◆ The problem
Once the line containing "tan brick G6:I6" is located in the records below, repeat it and all lines that follow it exactly, leaving out any picture.

··· Source information

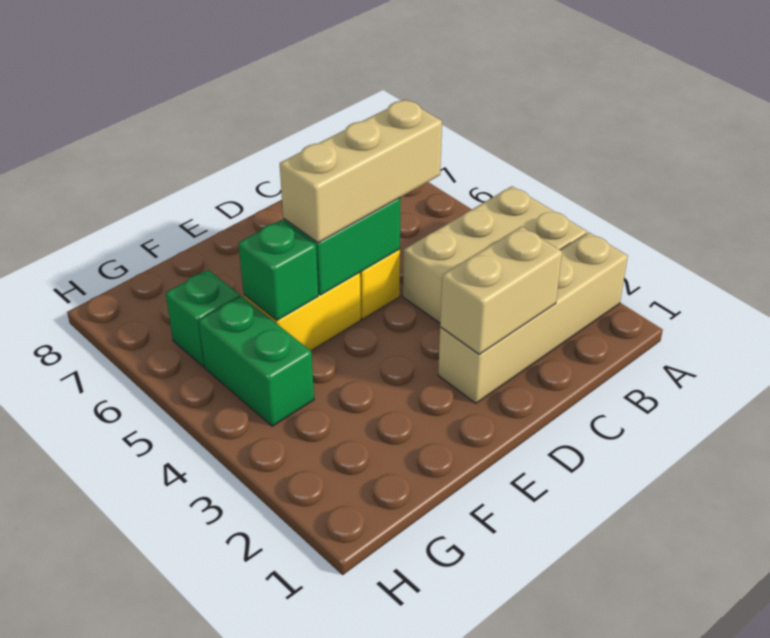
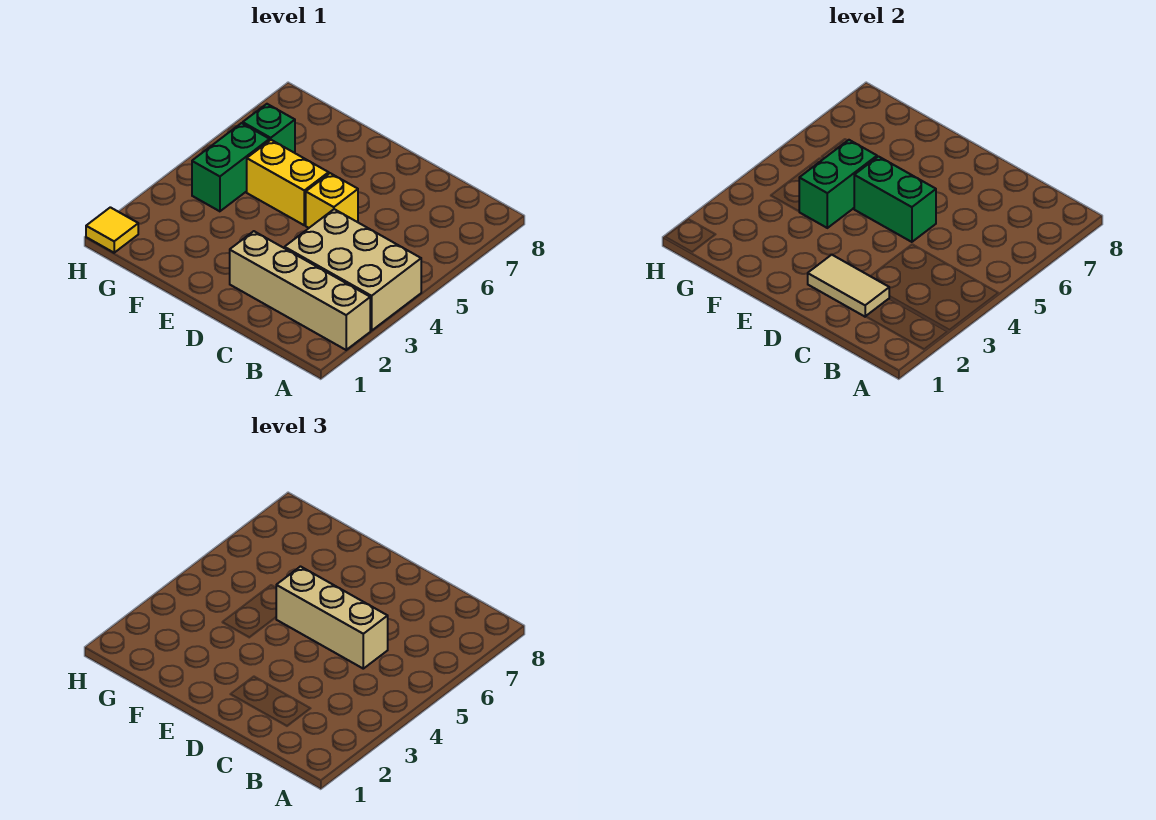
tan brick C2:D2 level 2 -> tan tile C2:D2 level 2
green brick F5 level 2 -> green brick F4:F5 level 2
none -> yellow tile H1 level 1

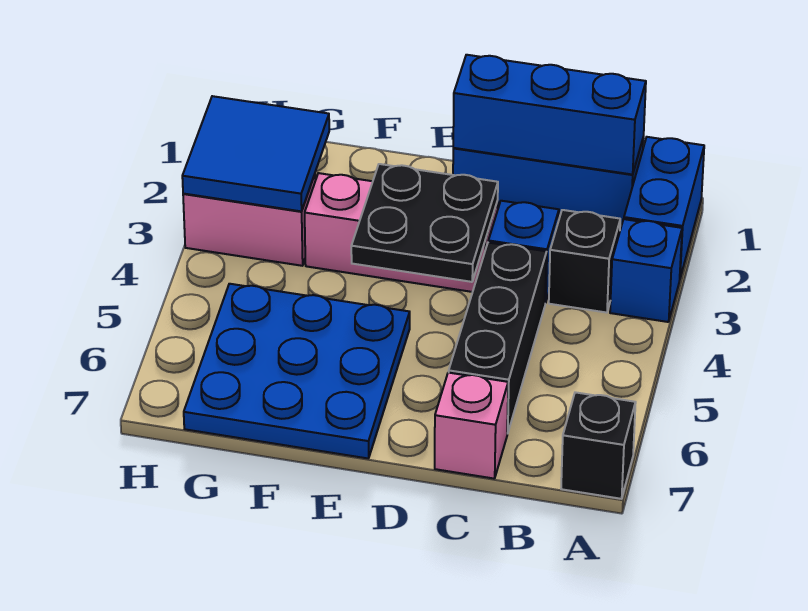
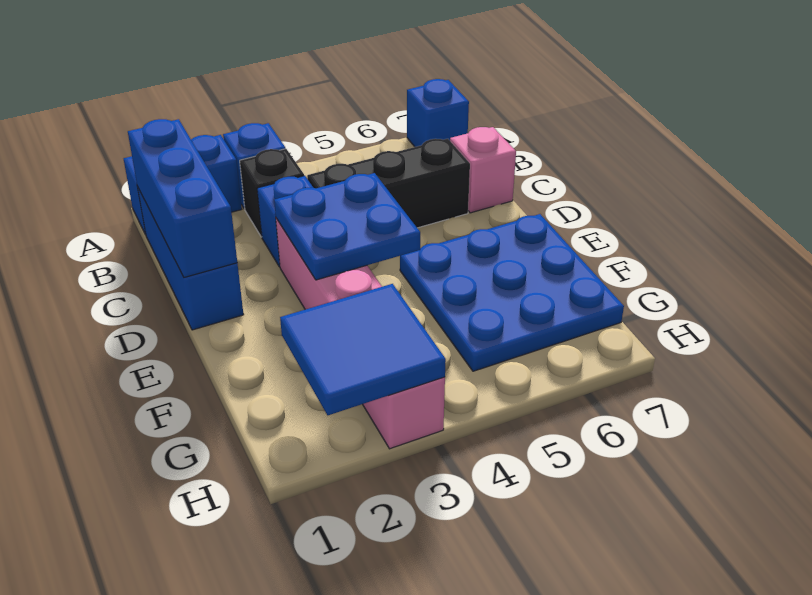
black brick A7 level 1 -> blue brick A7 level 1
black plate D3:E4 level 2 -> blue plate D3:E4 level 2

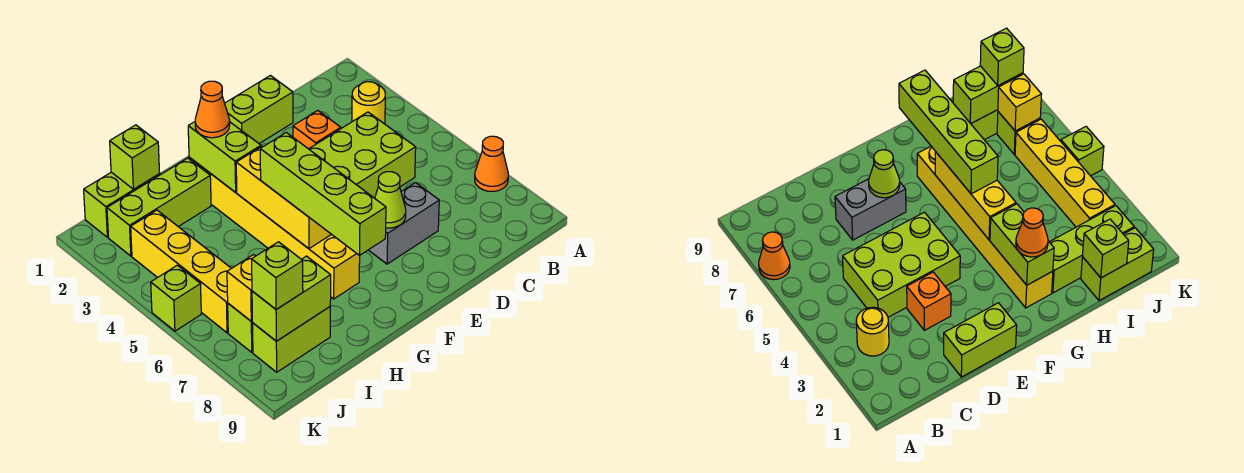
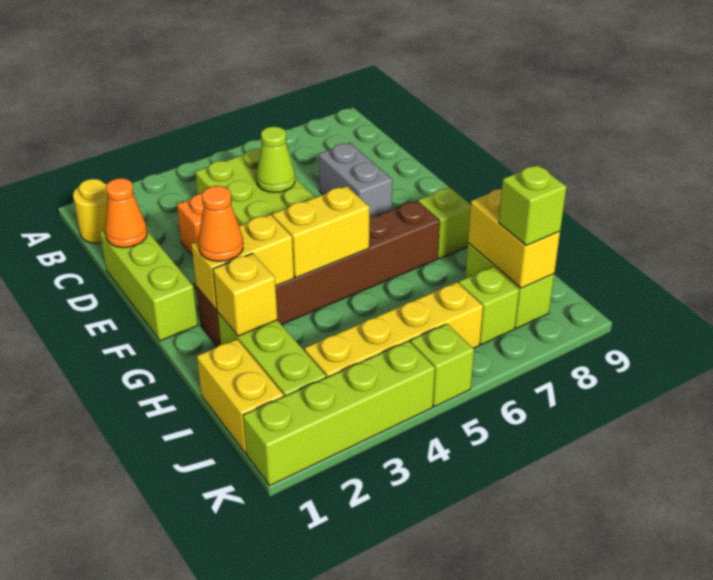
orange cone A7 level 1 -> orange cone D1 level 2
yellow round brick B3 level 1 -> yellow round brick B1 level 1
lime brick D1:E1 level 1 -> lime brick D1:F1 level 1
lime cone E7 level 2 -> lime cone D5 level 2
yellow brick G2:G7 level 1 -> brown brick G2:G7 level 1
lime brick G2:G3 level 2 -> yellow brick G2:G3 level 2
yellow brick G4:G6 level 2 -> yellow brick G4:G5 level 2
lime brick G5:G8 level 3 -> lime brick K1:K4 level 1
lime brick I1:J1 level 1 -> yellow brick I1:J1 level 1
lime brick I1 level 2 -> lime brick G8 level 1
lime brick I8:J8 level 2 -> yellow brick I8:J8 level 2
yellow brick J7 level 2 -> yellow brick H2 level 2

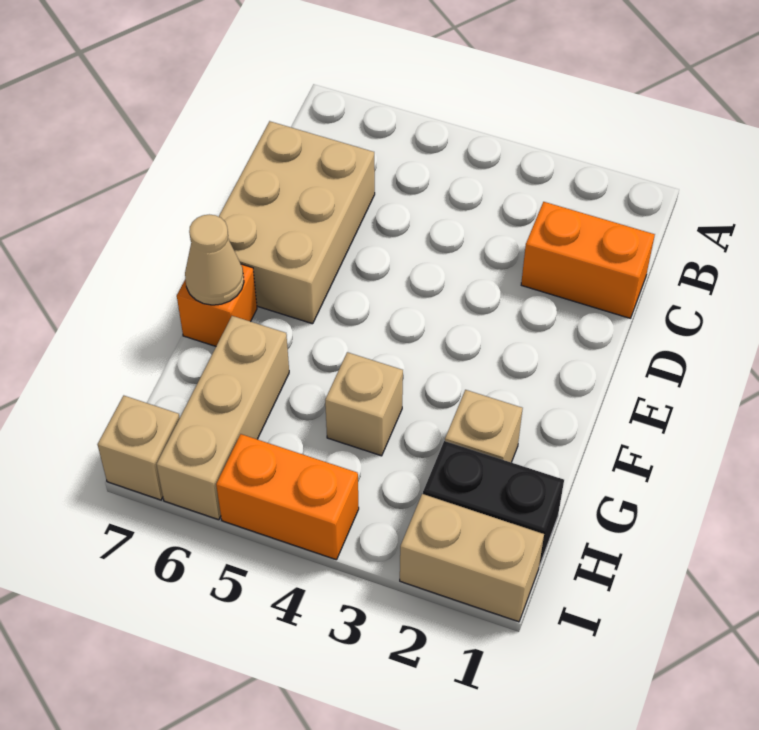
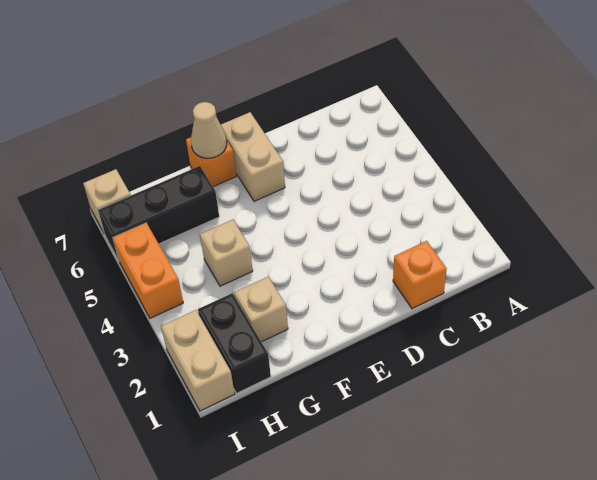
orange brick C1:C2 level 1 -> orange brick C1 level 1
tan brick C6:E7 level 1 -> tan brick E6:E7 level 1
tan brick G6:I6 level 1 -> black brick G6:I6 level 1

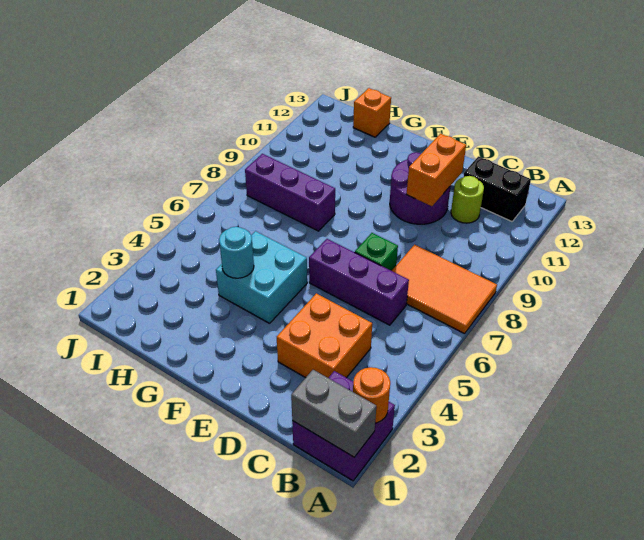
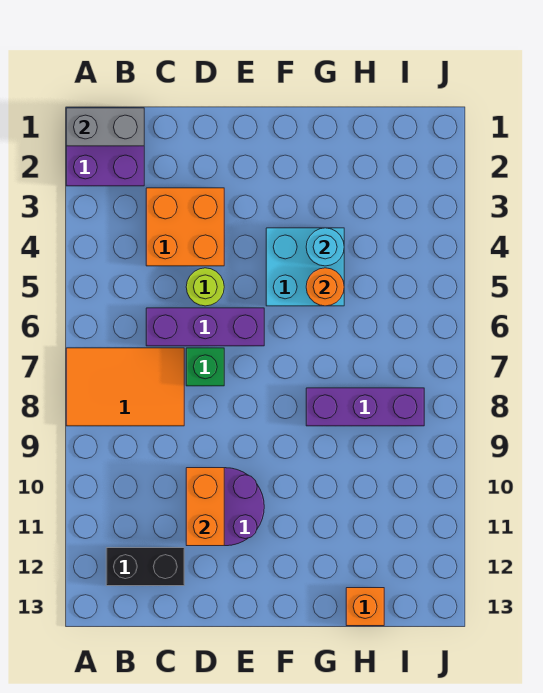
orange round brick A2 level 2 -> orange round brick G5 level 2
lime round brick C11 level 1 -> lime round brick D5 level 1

······

◆ Solution
tan brick G6:I6 level 1 -> black brick G6:I6 level 1

orange round brick A2 level 2 -> orange round brick G5 level 2
lime round brick C11 level 1 -> lime round brick D5 level 1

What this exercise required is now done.